WHAT TO WORK ON:
In the material below, find all lines with the string "stacking" and copy them.

INPUT RECORDS:
____________________
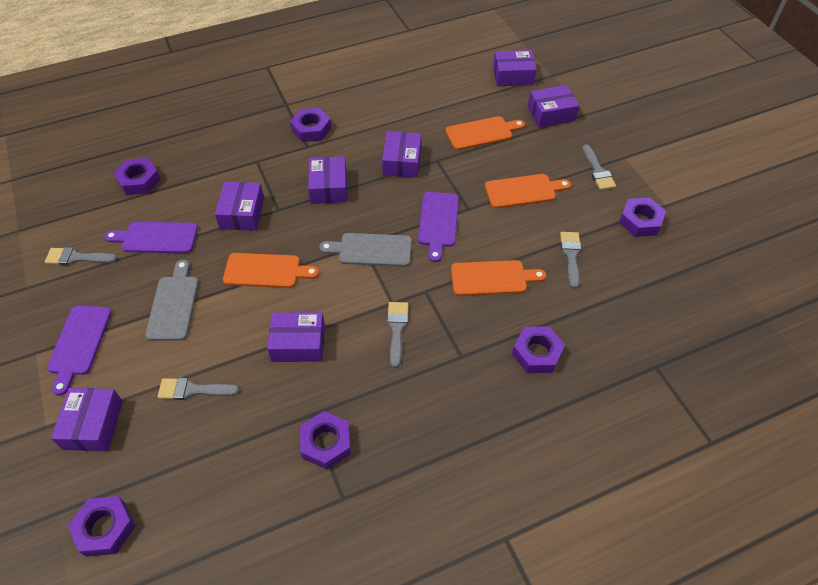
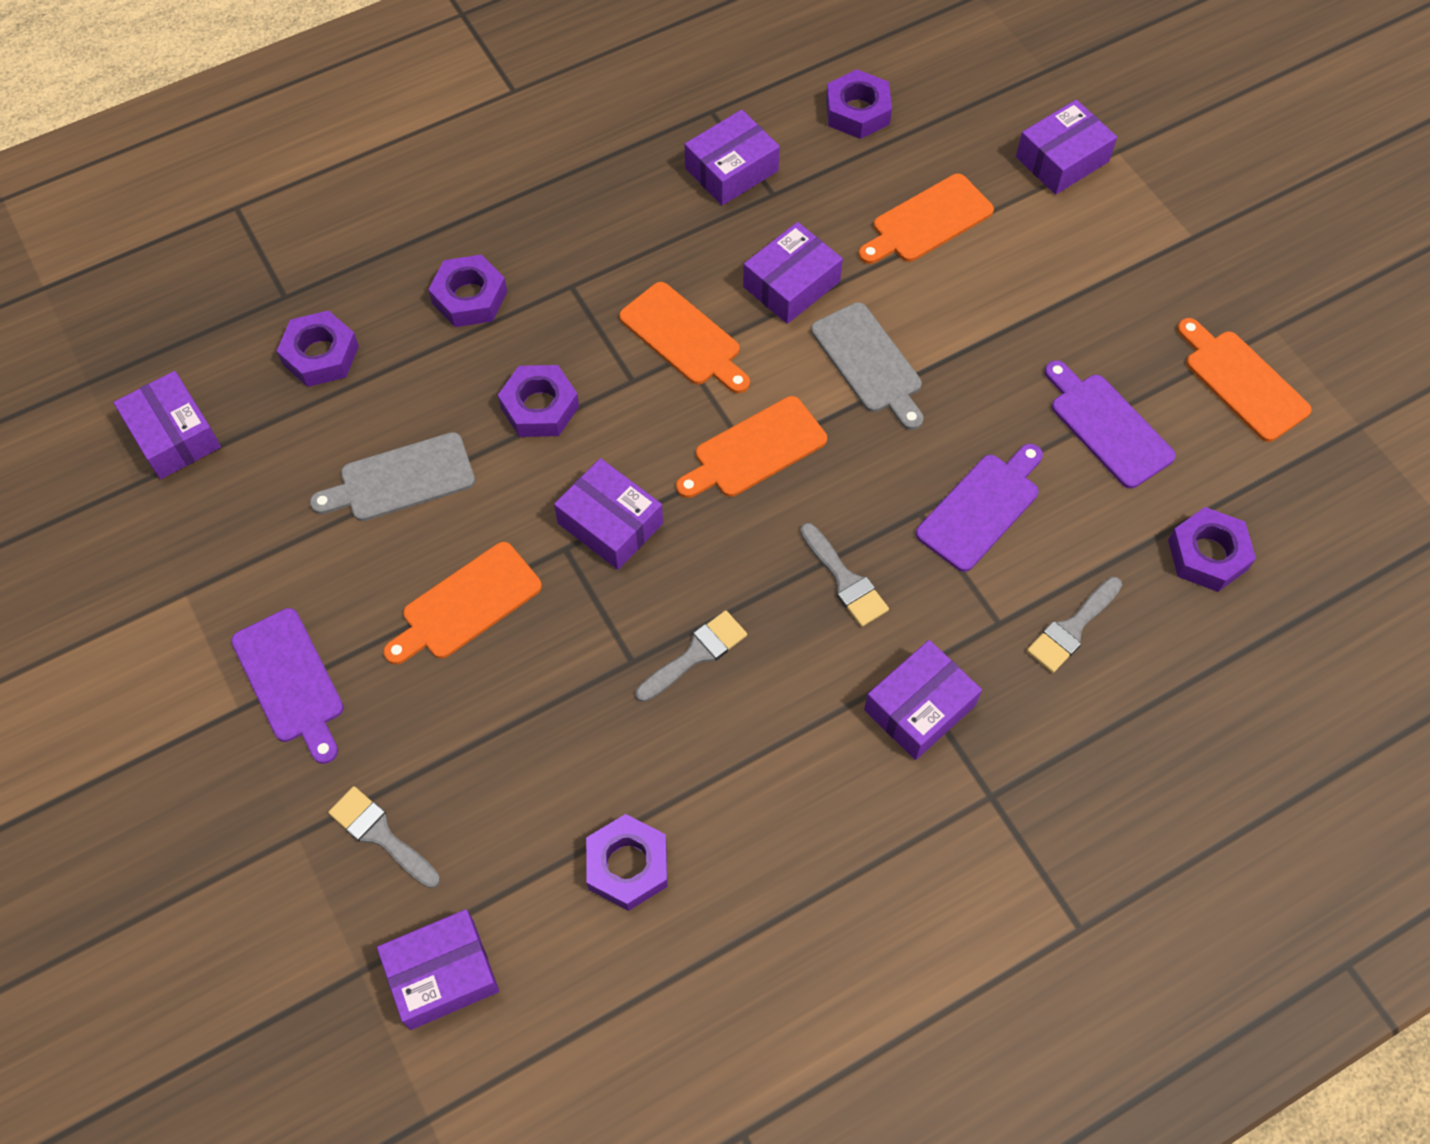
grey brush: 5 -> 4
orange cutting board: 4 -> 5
____________________
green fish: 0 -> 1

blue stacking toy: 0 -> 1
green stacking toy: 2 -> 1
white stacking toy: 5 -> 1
____________________
ANSWER FOR THIS EXERCISE:
blue stacking toy: 0 -> 1
green stacking toy: 2 -> 1
white stacking toy: 5 -> 1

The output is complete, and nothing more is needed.